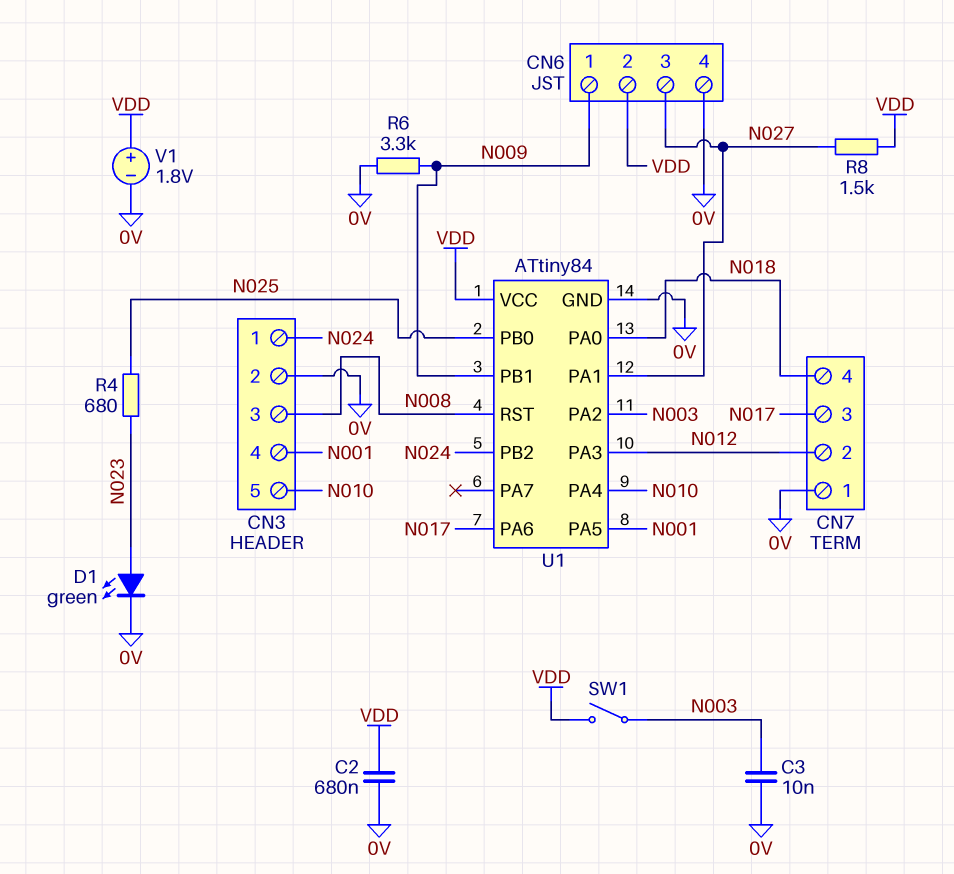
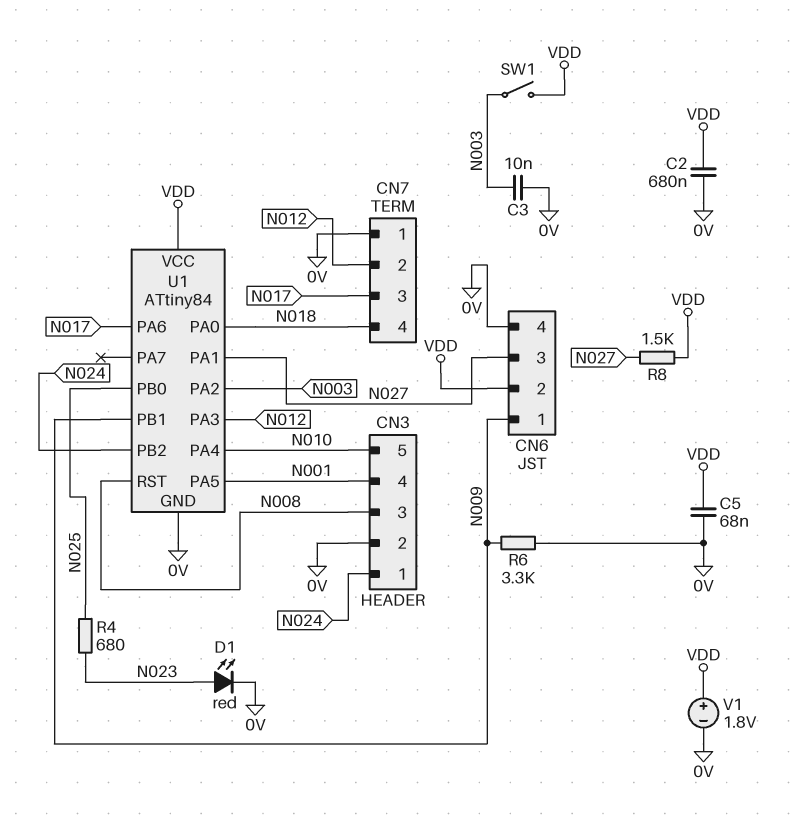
C5: none -> 68nF (0V, VDD)
D1: LED green (A N023, K 0V) -> LED red (A N023, K 0V)

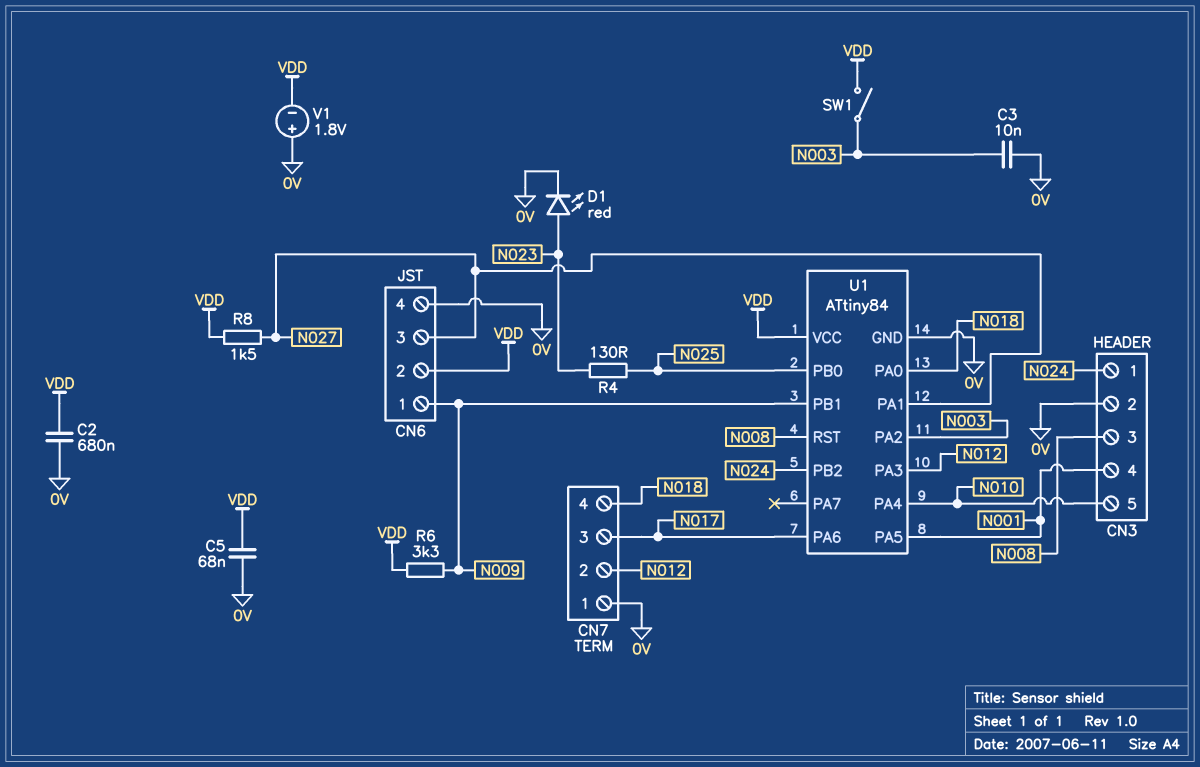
R4: 680 (N023, N025) -> 130 (N023, N025)
R6: 3.3k (0V, N009) -> 3.3k (N009, VDD)
V1: 1.8V (plus VDD, minus 0V) -> 1.8V (plus 0V, minus VDD)

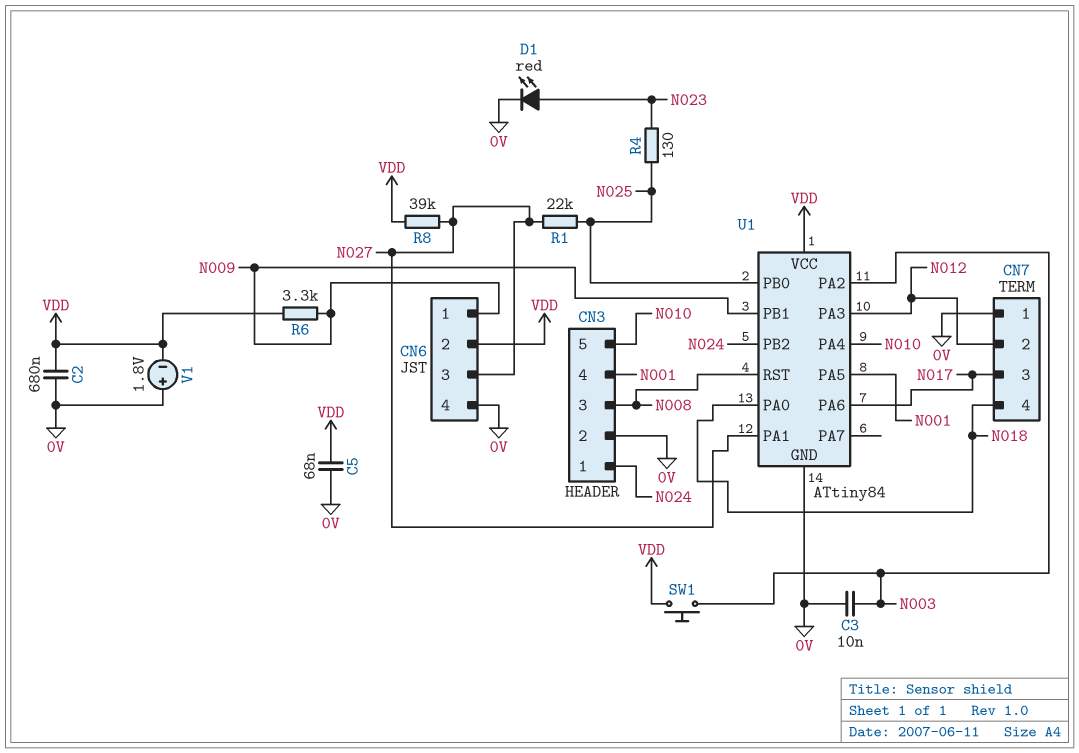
R1: none -> 22k (N025, N027)
R8: 1.5k (N027, VDD) -> 39k (N027, VDD)
SW1: switch (N003, VDD) -> button (N003, VDD)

__________

Copy the records above exactly, omitting every picture.

Solution to the exercise:
C5: none -> 68nF (0V, VDD)
D1: LED green (A N023, K 0V) -> LED red (A N023, K 0V)

R4: 680 (N023, N025) -> 130 (N023, N025)
R6: 3.3k (0V, N009) -> 3.3k (N009, VDD)
V1: 1.8V (plus VDD, minus 0V) -> 1.8V (plus 0V, minus VDD)

R1: none -> 22k (N025, N027)
R8: 1.5k (N027, VDD) -> 39k (N027, VDD)
SW1: switch (N003, VDD) -> button (N003, VDD)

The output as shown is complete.